* **Activity**
For this task, output exactly the lines of the material below starting at the line with "JP1 pin 2: DGND -> 5V" and ending at the line with "U1 pin IO14: W4 -> W18"; pictures are to be excluded.

* **Source information**
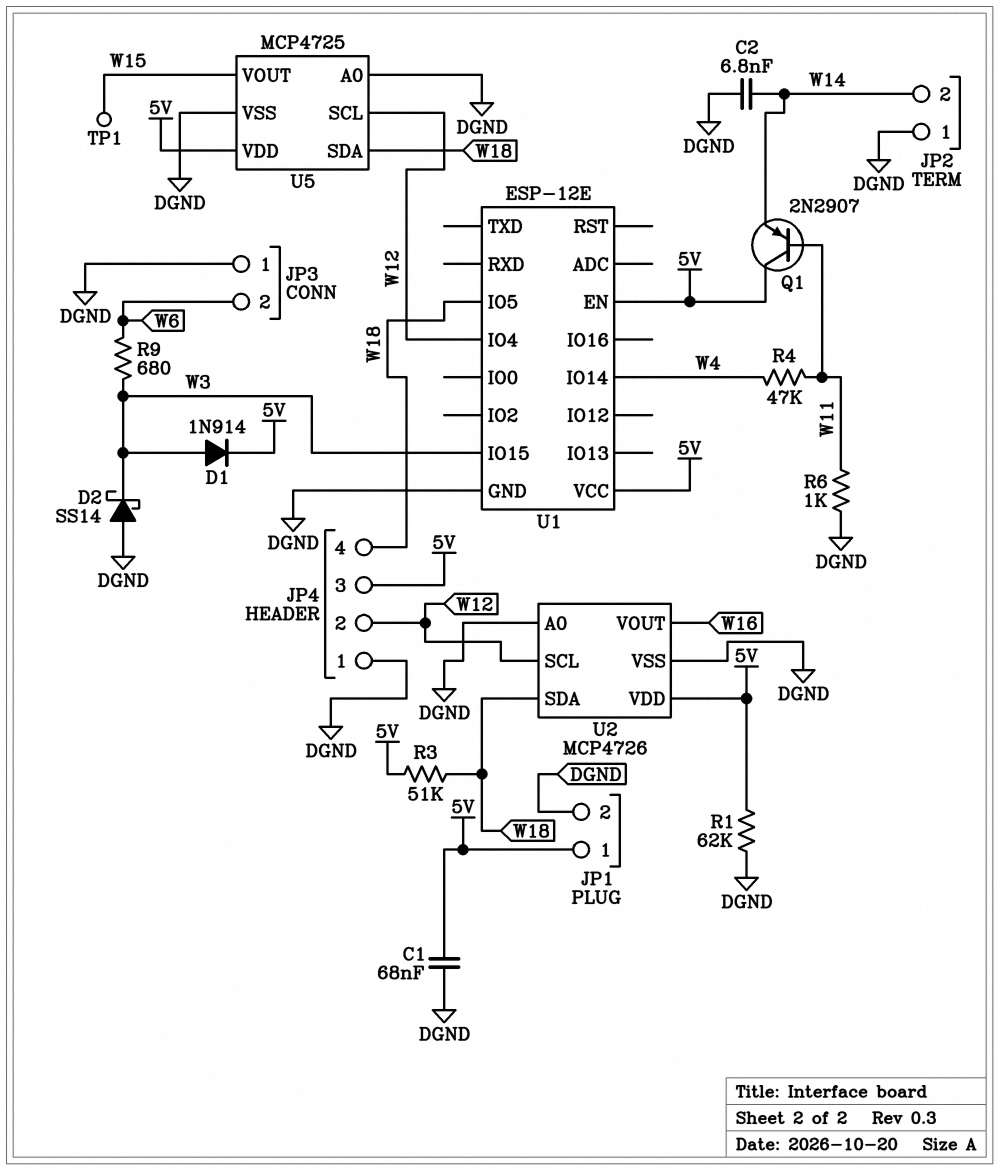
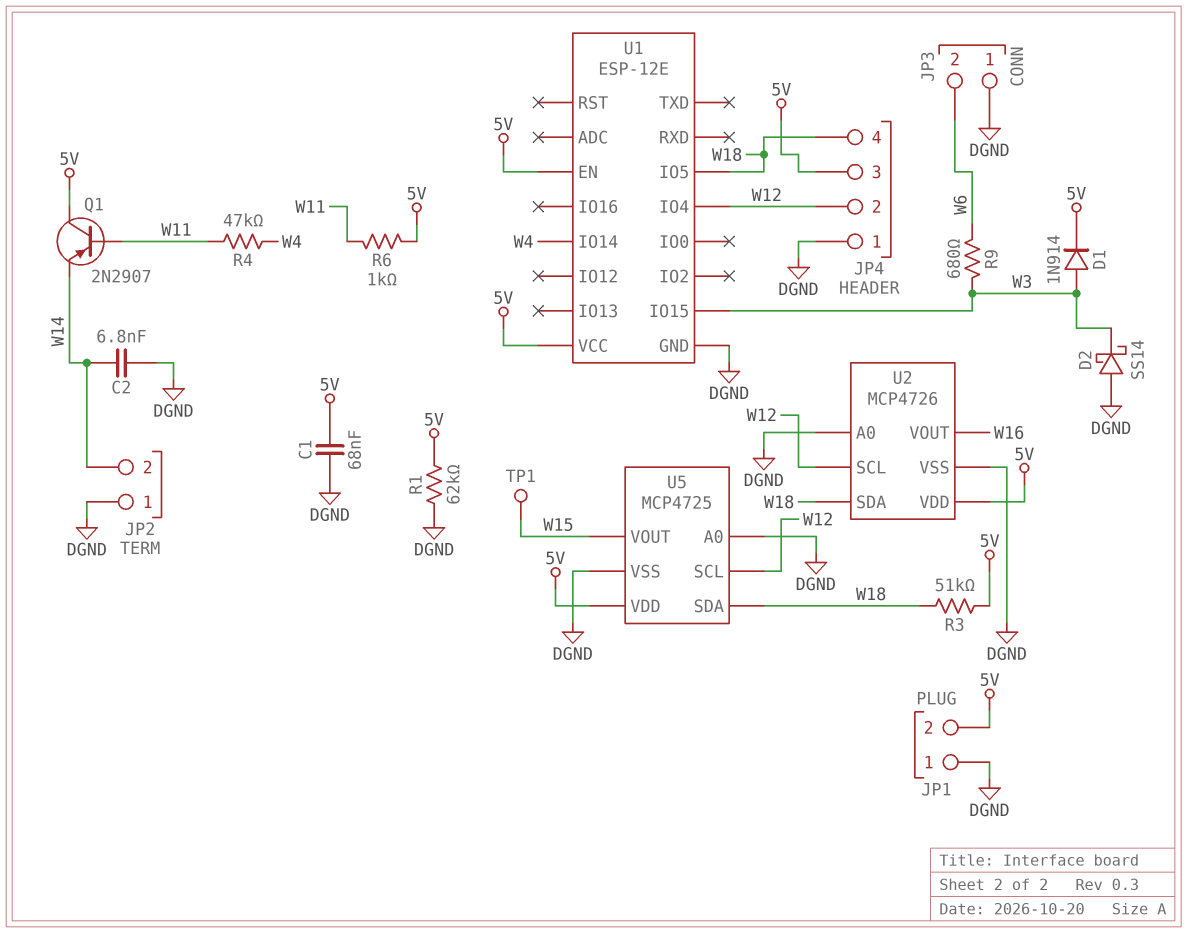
JP1 pin 1: 5V -> DGND
JP1 pin 2: DGND -> 5V
R6: 1k (DGND, W11) -> 1k (5V, W11)

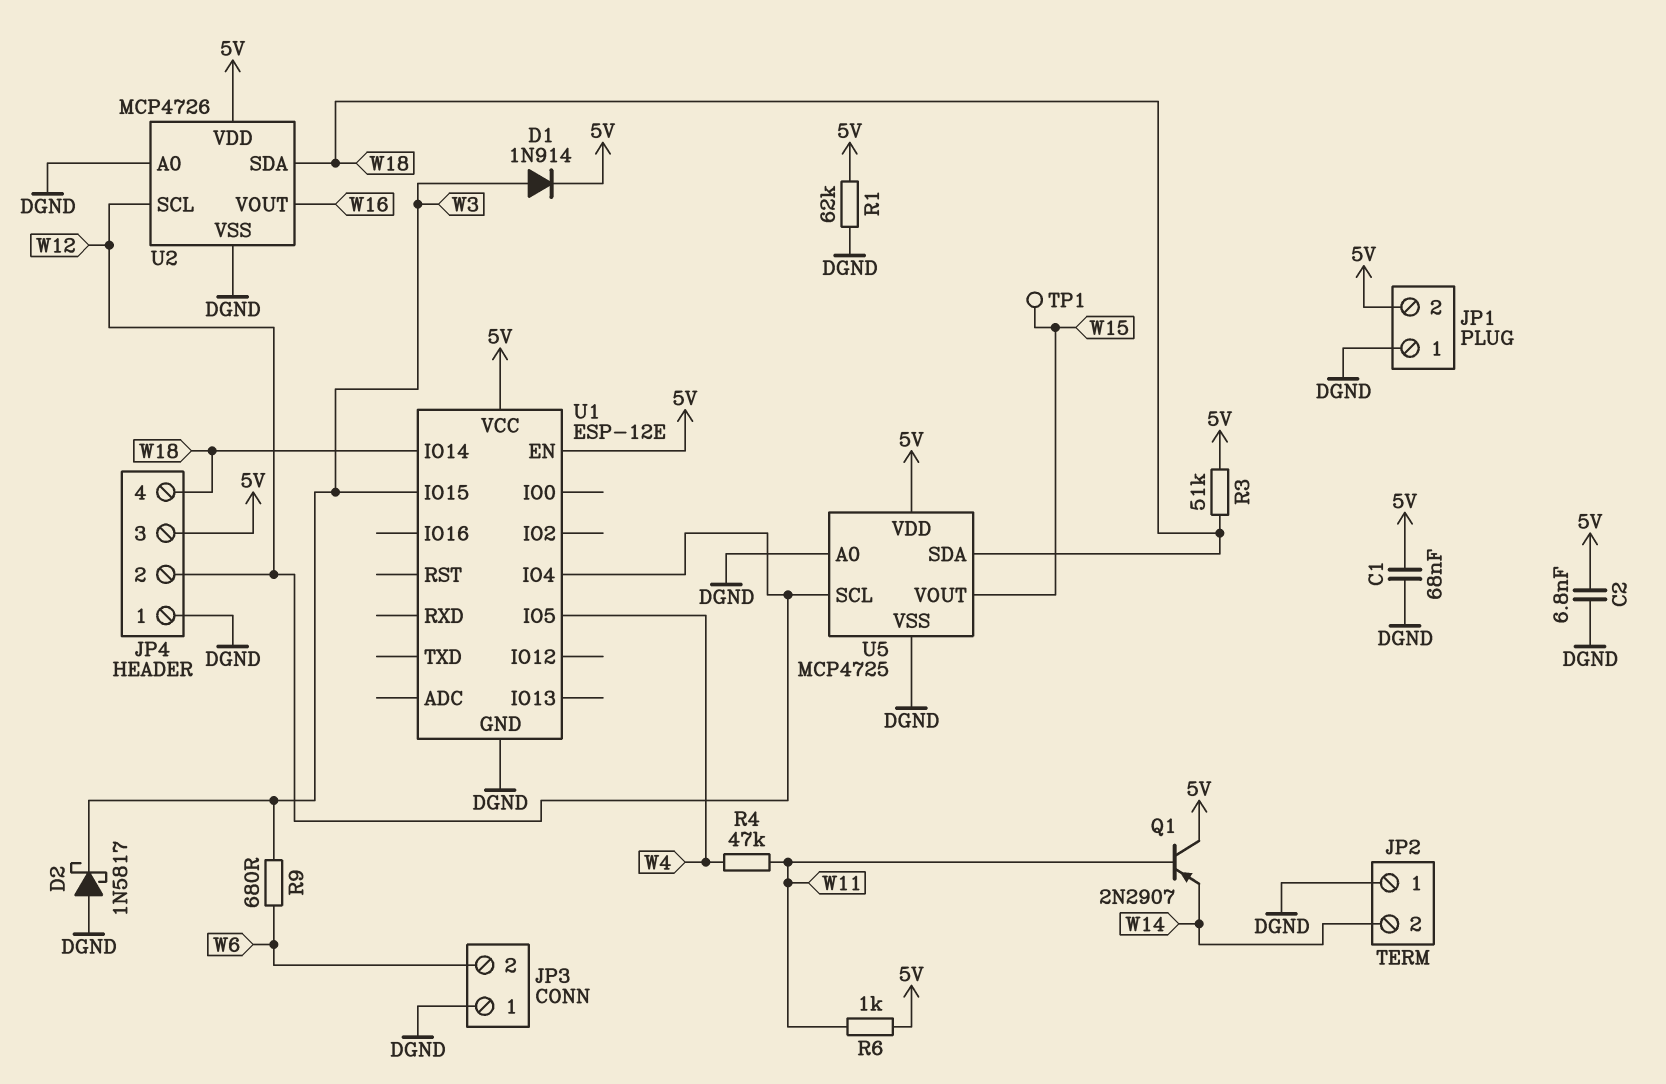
C2: 6.8nF (DGND, W14) -> 6.8nF (5V, DGND)
D2: schottky SS14 (A DGND, K W3) -> schottky 1N5817 (A DGND, K W3)
U1 pin IO5: W18 -> W4
U1 pin IO14: W4 -> W18

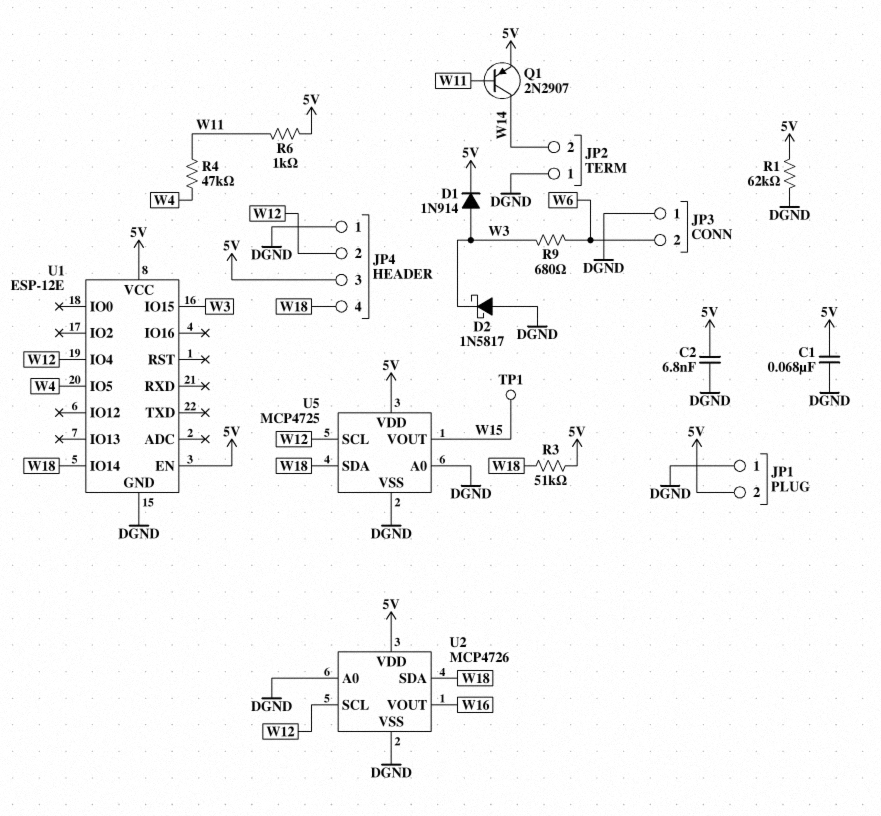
Q1: PNP 2N2907 (B W11, C 5V, E W14) -> PNP 2N2907 (B W11, C W14, E 5V)

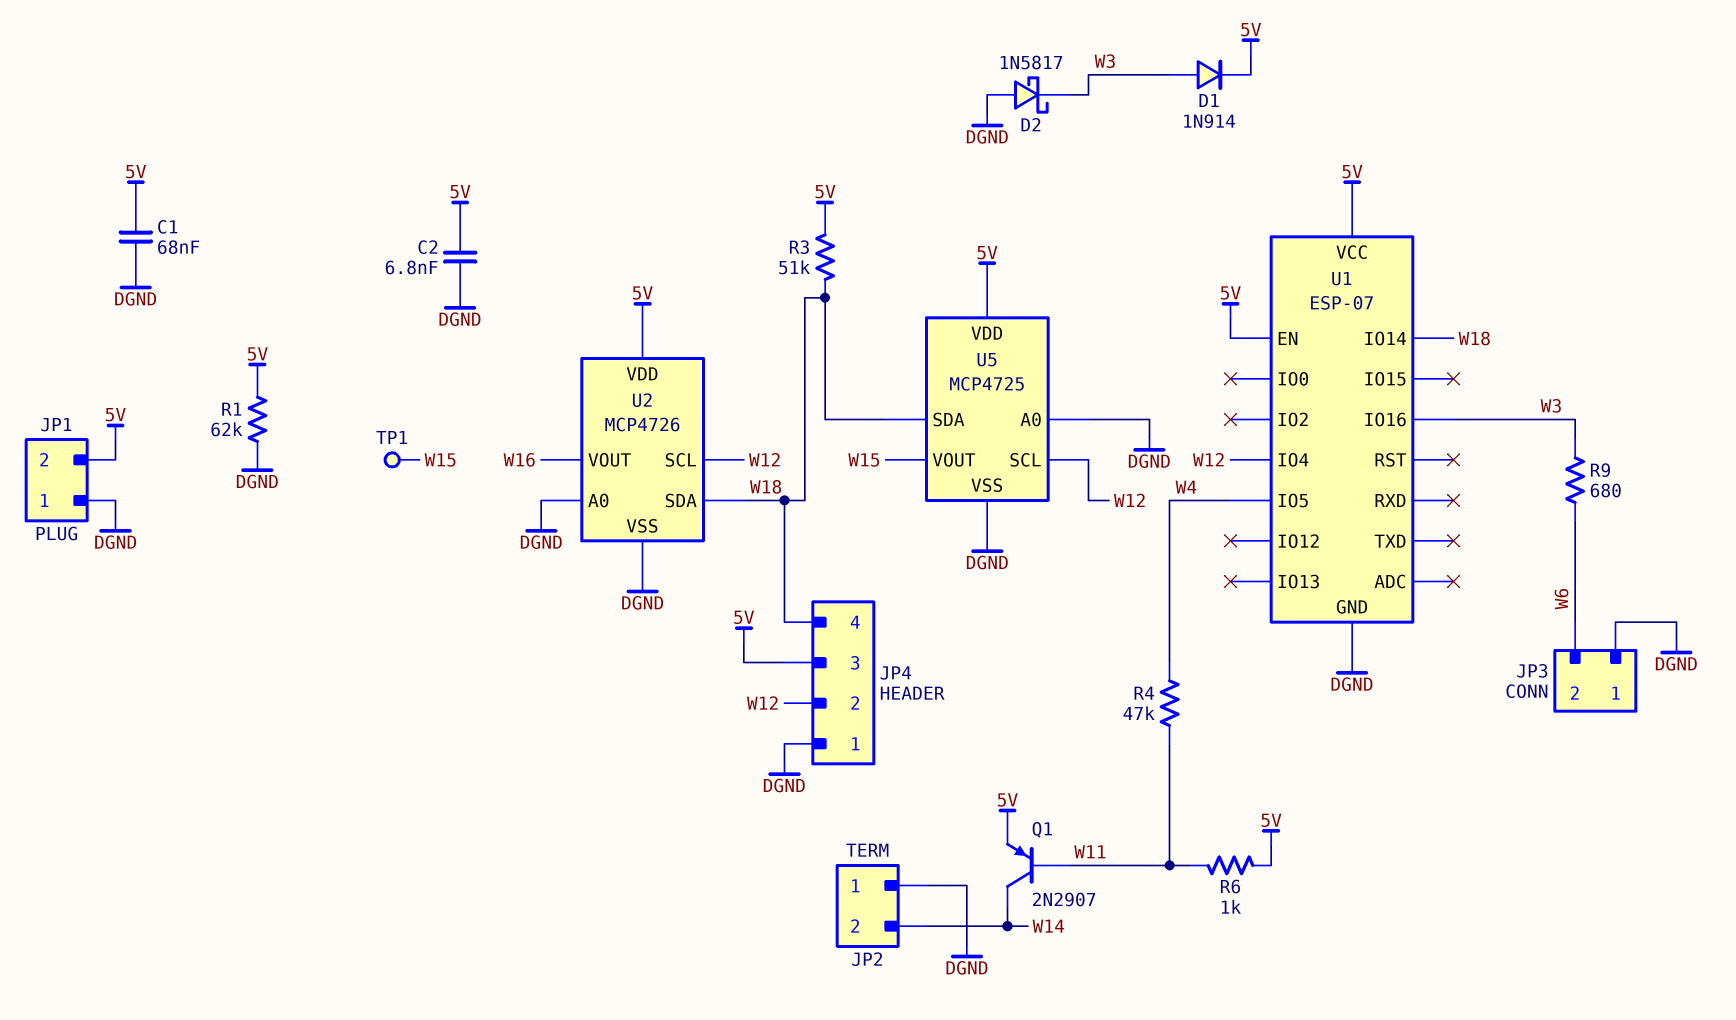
U1: ESP-12E -> ESP-07
U1 pin IO15: W3 -> none
U1 pin IO16: none -> W3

* **Exercise solution**
JP1 pin 2: DGND -> 5V
R6: 1k (DGND, W11) -> 1k (5V, W11)

C2: 6.8nF (DGND, W14) -> 6.8nF (5V, DGND)
D2: schottky SS14 (A DGND, K W3) -> schottky 1N5817 (A DGND, K W3)
U1 pin IO5: W18 -> W4
U1 pin IO14: W4 -> W18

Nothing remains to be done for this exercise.